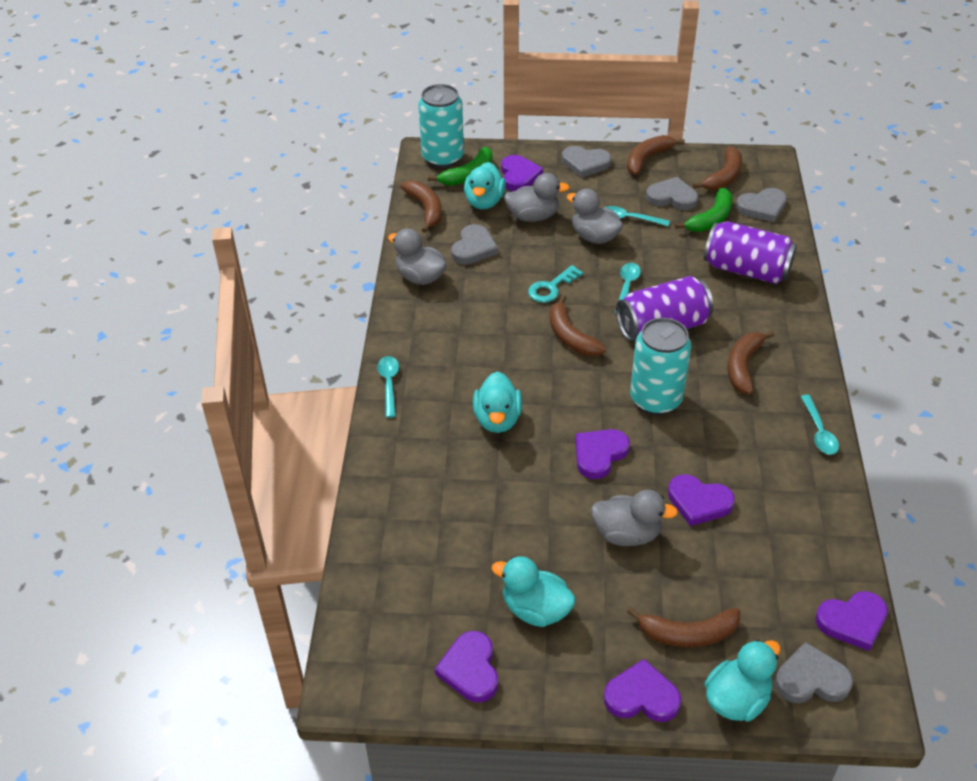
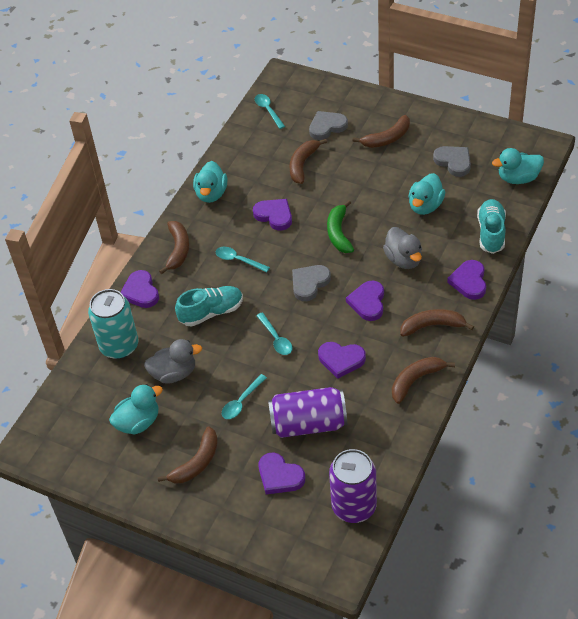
green banana: 2 -> 1
grey duck: 4 -> 2
grey heart: 5 -> 3
turquoise can: 2 -> 1
turquoise key: 1 -> 0
turquoise shoe: 0 -> 2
────────────────────
Exercise details: Only those lines running from the one containing "grey heart: 5 -> 3" through the last line of the data above are to be copied, exactly, with both ends included.

Exercise result:
grey heart: 5 -> 3
turquoise can: 2 -> 1
turquoise key: 1 -> 0
turquoise shoe: 0 -> 2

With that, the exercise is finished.